How to complete this task
The answer must consist of every line below containing "carried".

Recorded data
────────
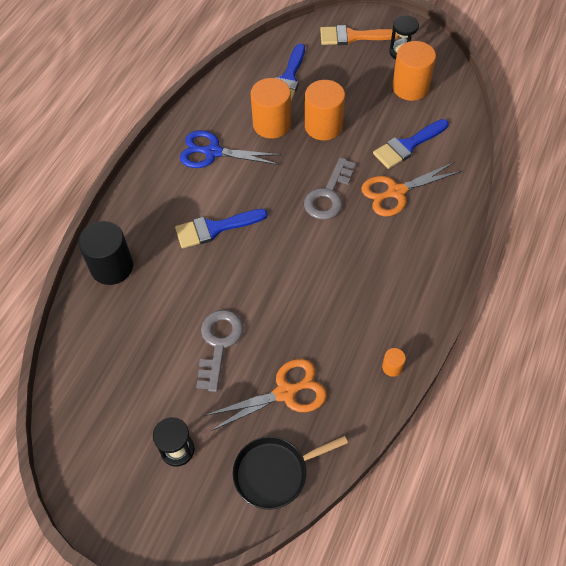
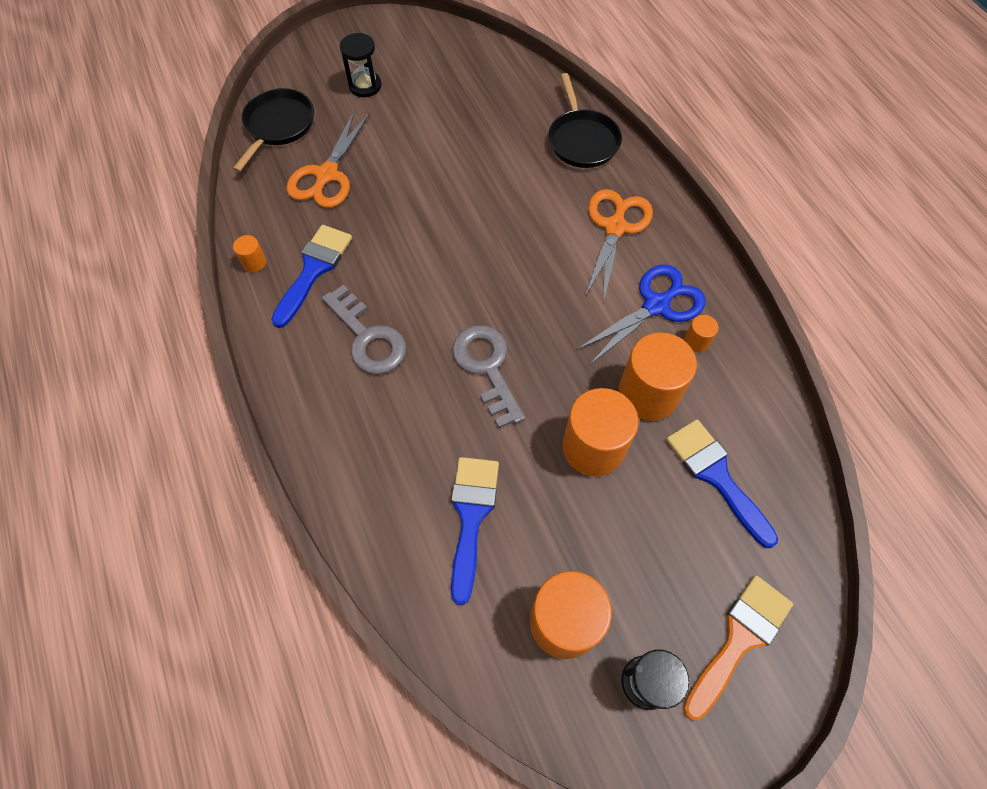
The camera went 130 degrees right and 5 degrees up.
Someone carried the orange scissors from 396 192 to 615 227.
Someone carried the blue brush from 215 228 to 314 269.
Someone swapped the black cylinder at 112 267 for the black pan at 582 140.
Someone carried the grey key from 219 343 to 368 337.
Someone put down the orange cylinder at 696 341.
────────
Task output
Someone carried the orange scissors from 396 192 to 615 227.
Someone carried the blue brush from 215 228 to 314 269.
Someone carried the grey key from 219 343 to 368 337.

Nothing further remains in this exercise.